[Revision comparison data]
══════
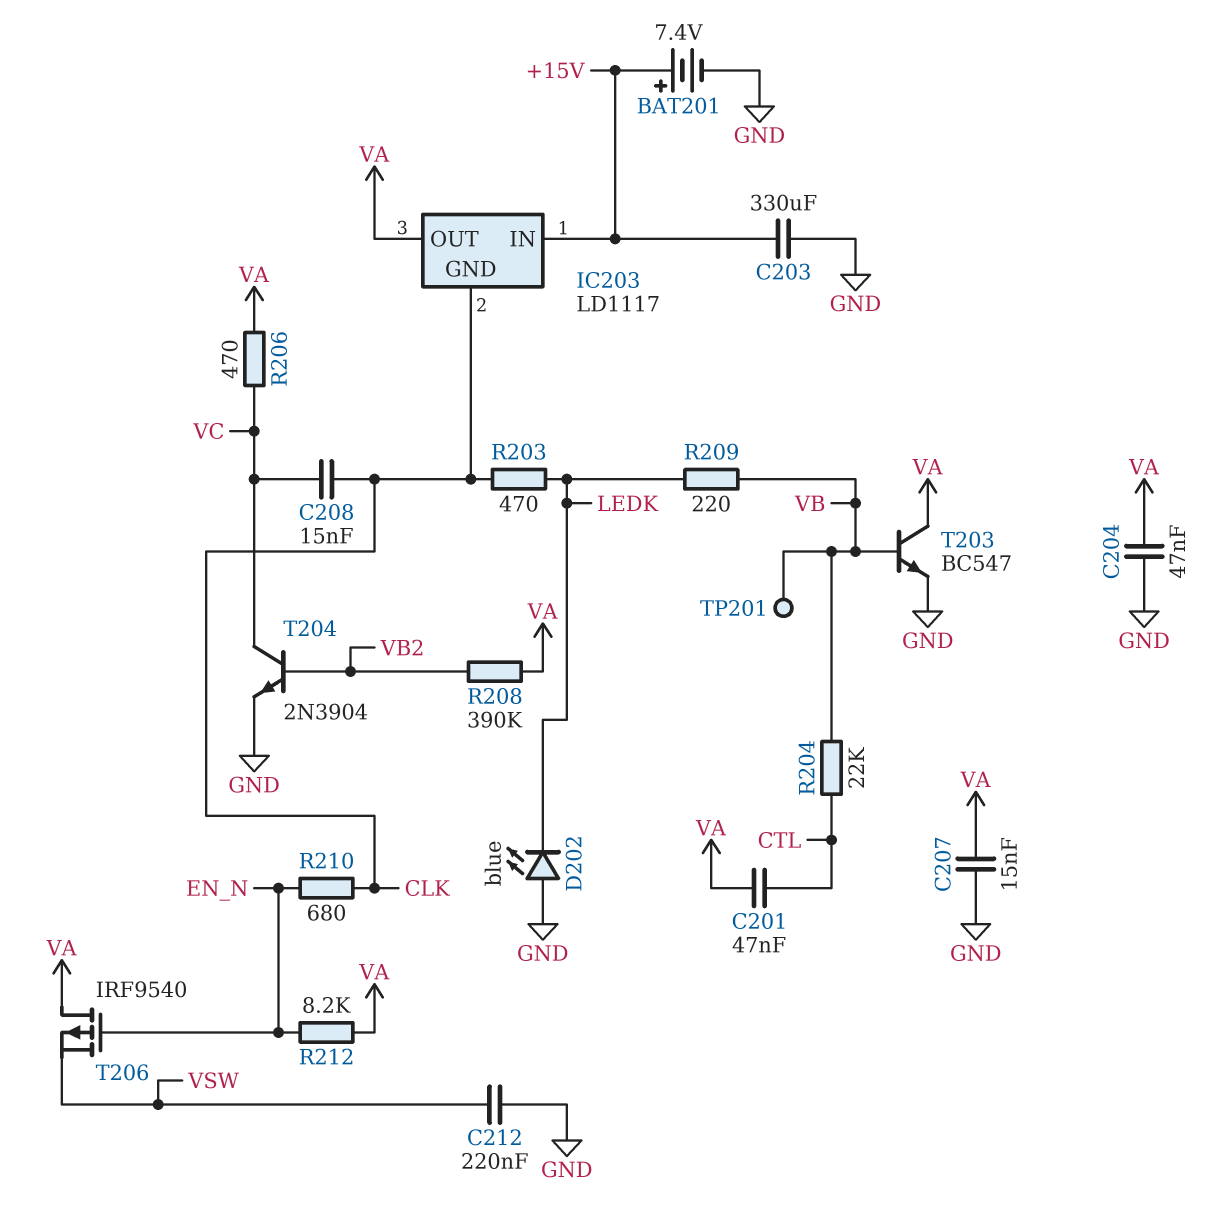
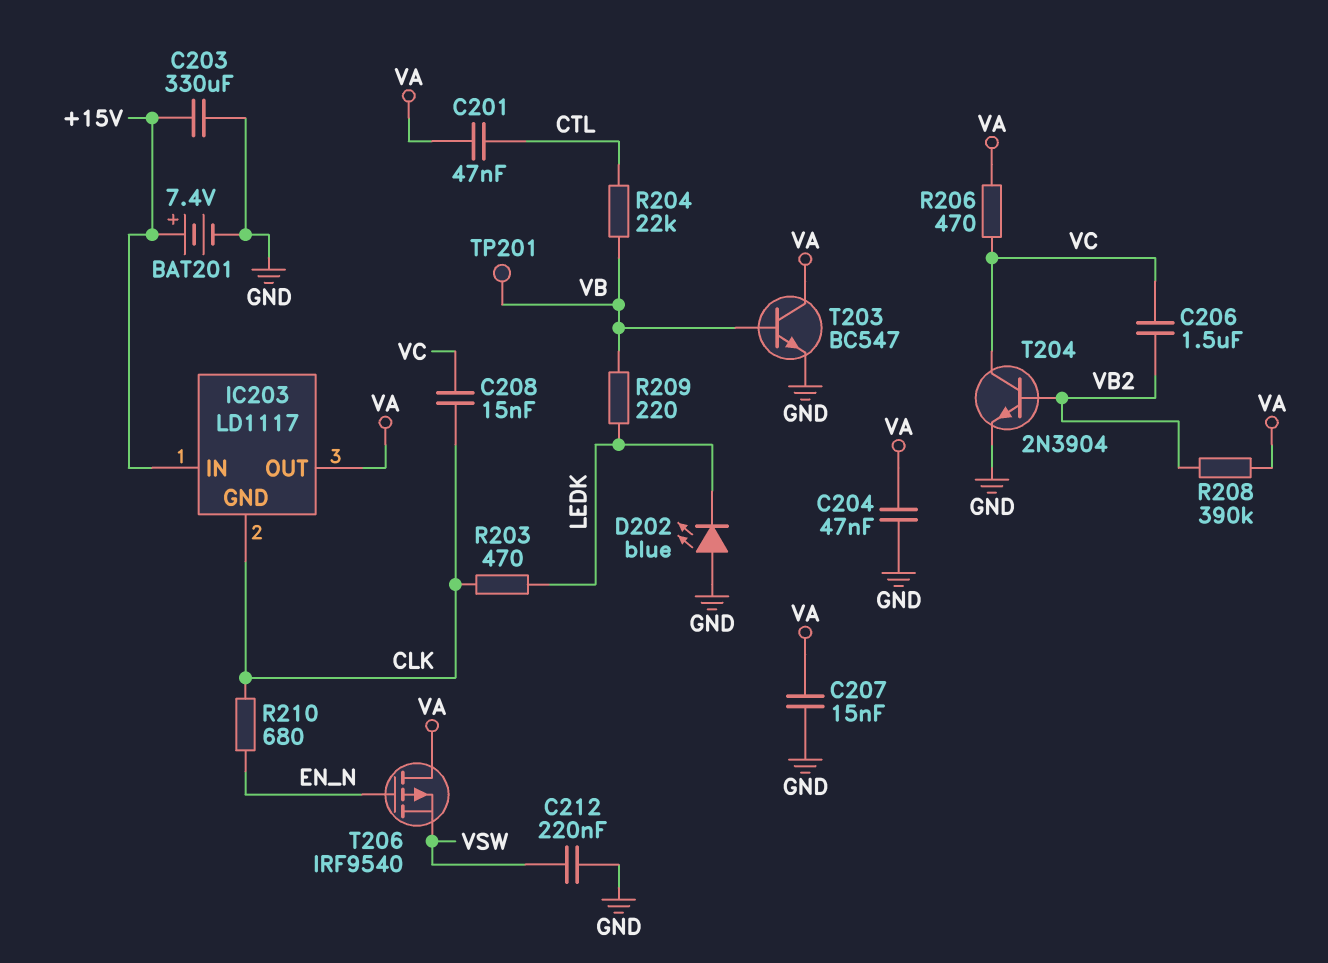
C206: none -> 1.5uF (VB2, VC)
R212: 8.2k (EN_N, VA) -> none

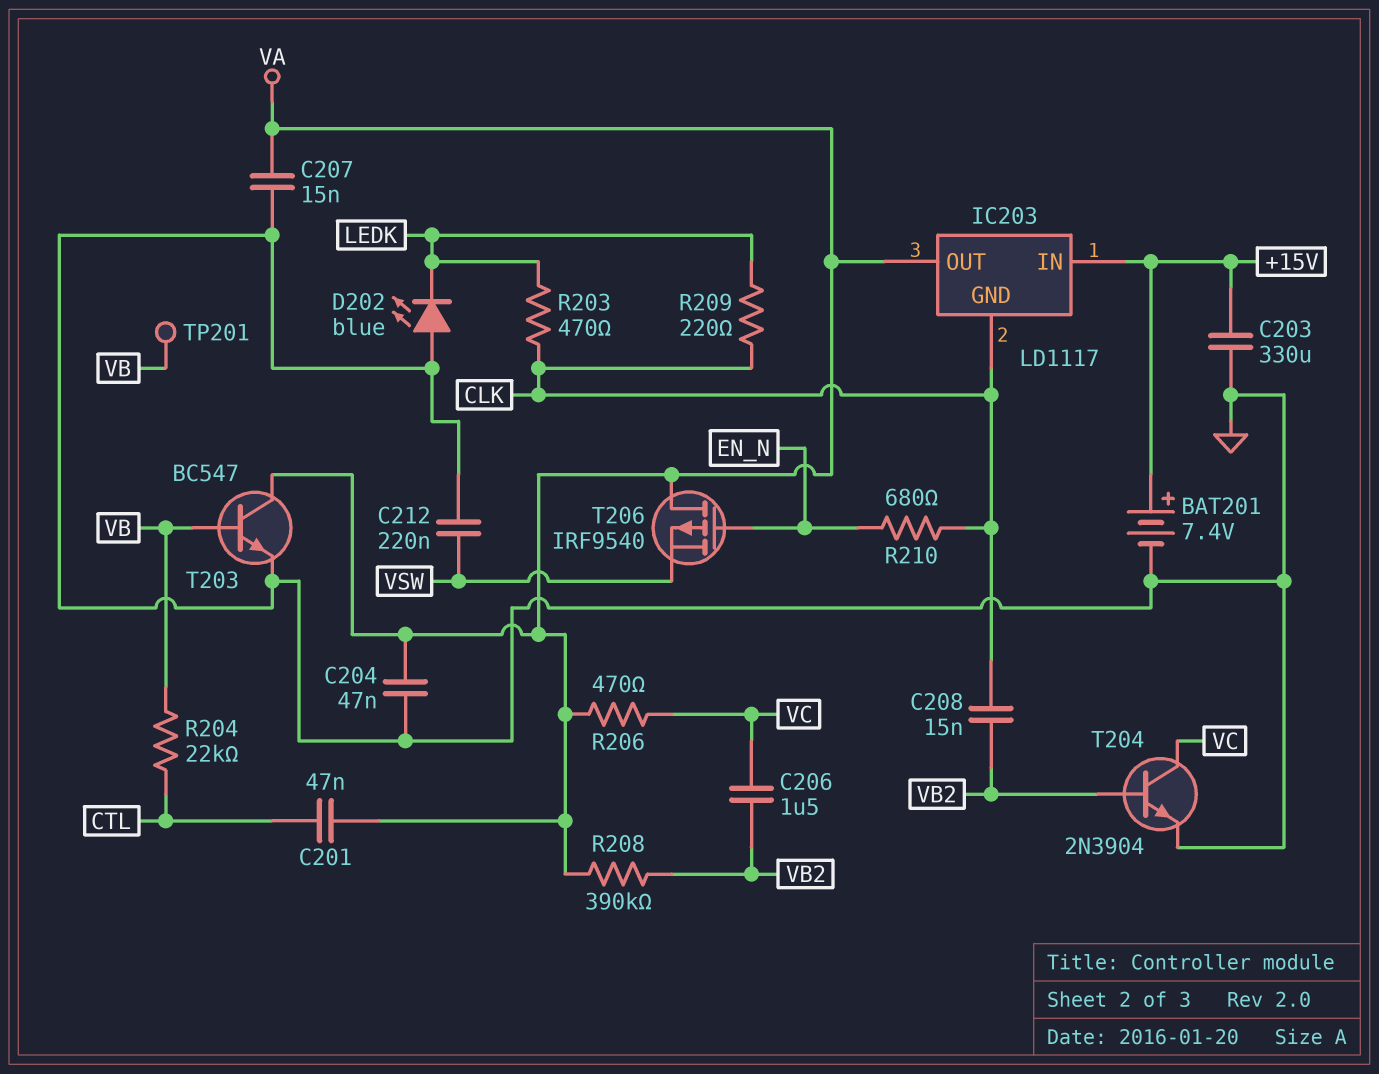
C208: 15nF (CLK, VC) -> 15nF (CLK, VB2)
R209: 220 (LEDK, VB) -> 220 (CLK, LEDK)

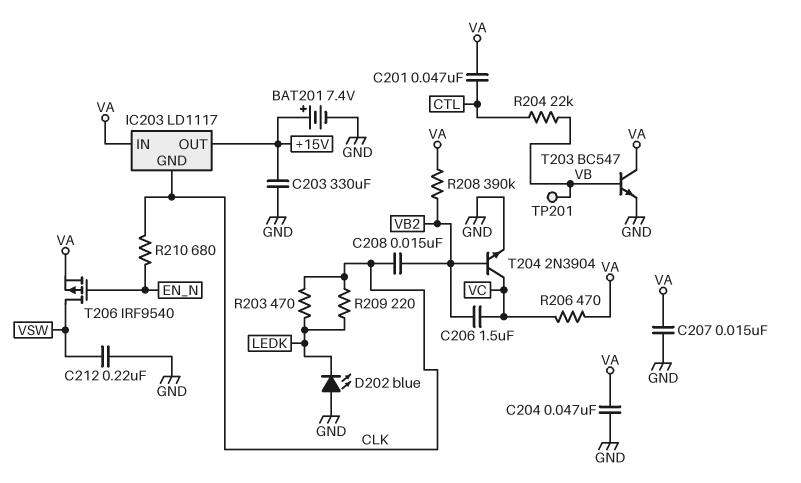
IC203 pin IN: +15V -> VA
IC203 pin OUT: VA -> +15V
T206: PMOS IRF9540 (G EN_N, D VA, S VSW) -> PMOS IRF9540 (G EN_N, D VSW, S VA)

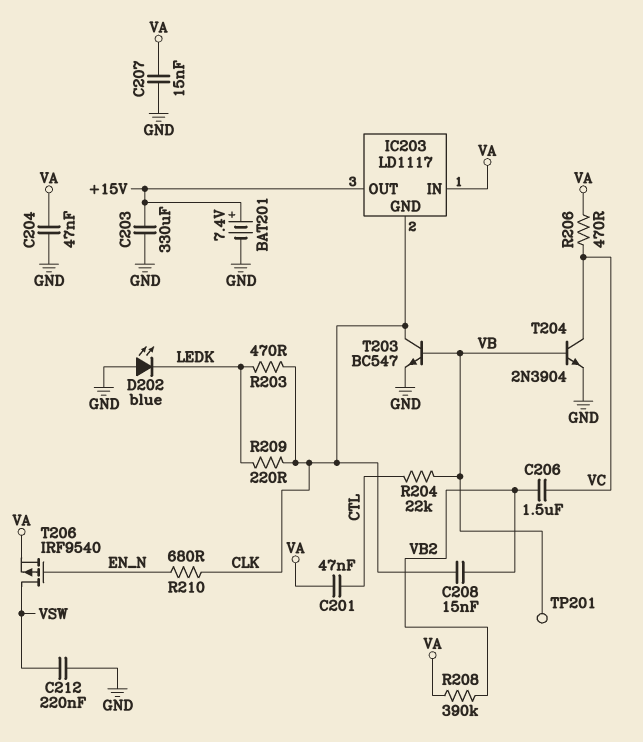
T203: NPN BC547 (B VB, C VA, E GND) -> NPN BC547 (B VB, C CLK, E GND)
T204: NPN 2N3904 (B VB2, C VC, E GND) -> NPN 2N3904 (B VB, C VC, E GND)

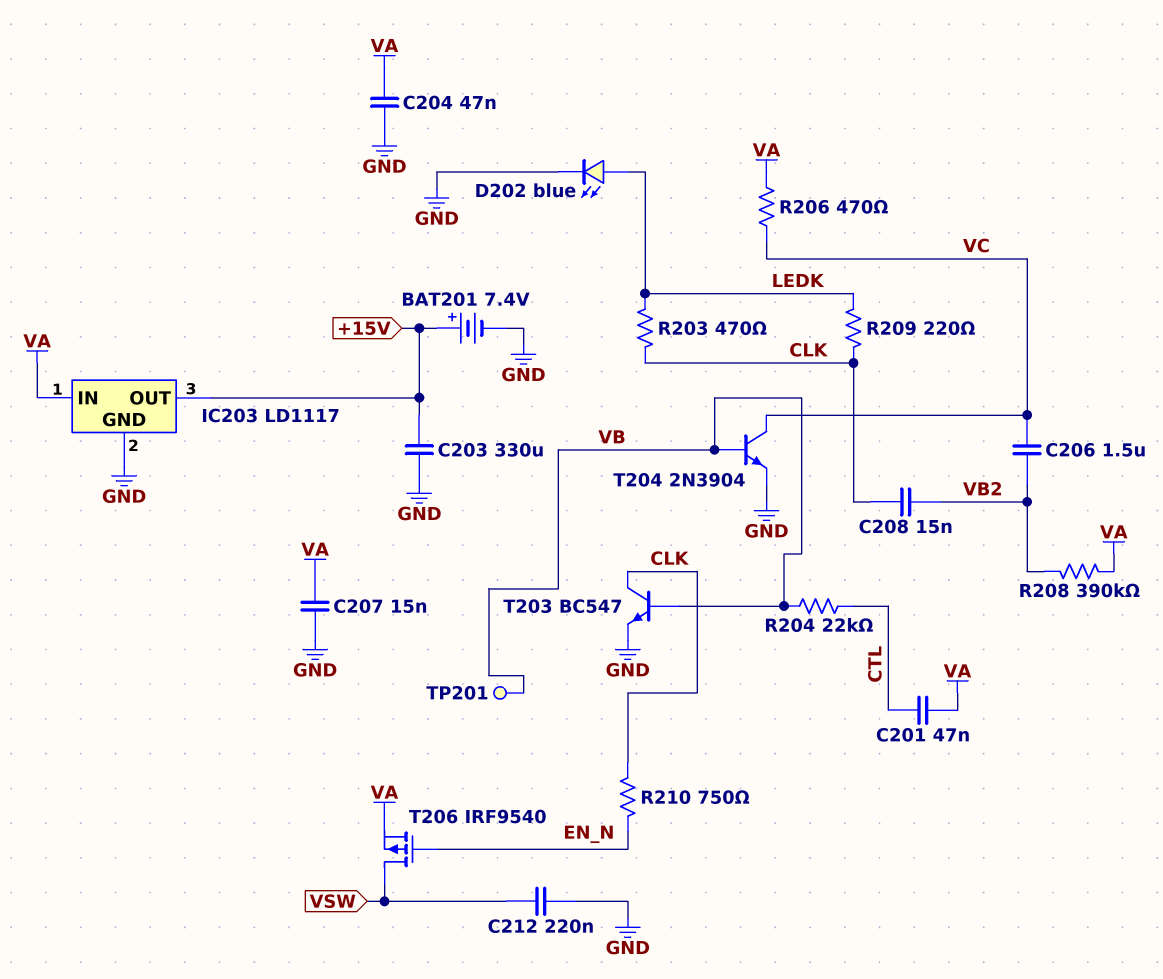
D202: LED blue (A GND, K LEDK) -> LED blue (A LEDK, K GND)
IC203 pin GND: CLK -> GND
R210: 680 (CLK, EN_N) -> 750 (CLK, EN_N)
══════
### [What you are asked to do]
Return the records exactly. Don't carry the pictures over.

### [Solution]
C206: none -> 1.5uF (VB2, VC)
R212: 8.2k (EN_N, VA) -> none

C208: 15nF (CLK, VC) -> 15nF (CLK, VB2)
R209: 220 (LEDK, VB) -> 220 (CLK, LEDK)

IC203 pin IN: +15V -> VA
IC203 pin OUT: VA -> +15V
T206: PMOS IRF9540 (G EN_N, D VA, S VSW) -> PMOS IRF9540 (G EN_N, D VSW, S VA)

T203: NPN BC547 (B VB, C VA, E GND) -> NPN BC547 (B VB, C CLK, E GND)
T204: NPN 2N3904 (B VB2, C VC, E GND) -> NPN 2N3904 (B VB, C VC, E GND)

D202: LED blue (A GND, K LEDK) -> LED blue (A LEDK, K GND)
IC203 pin GND: CLK -> GND
R210: 680 (CLK, EN_N) -> 750 (CLK, EN_N)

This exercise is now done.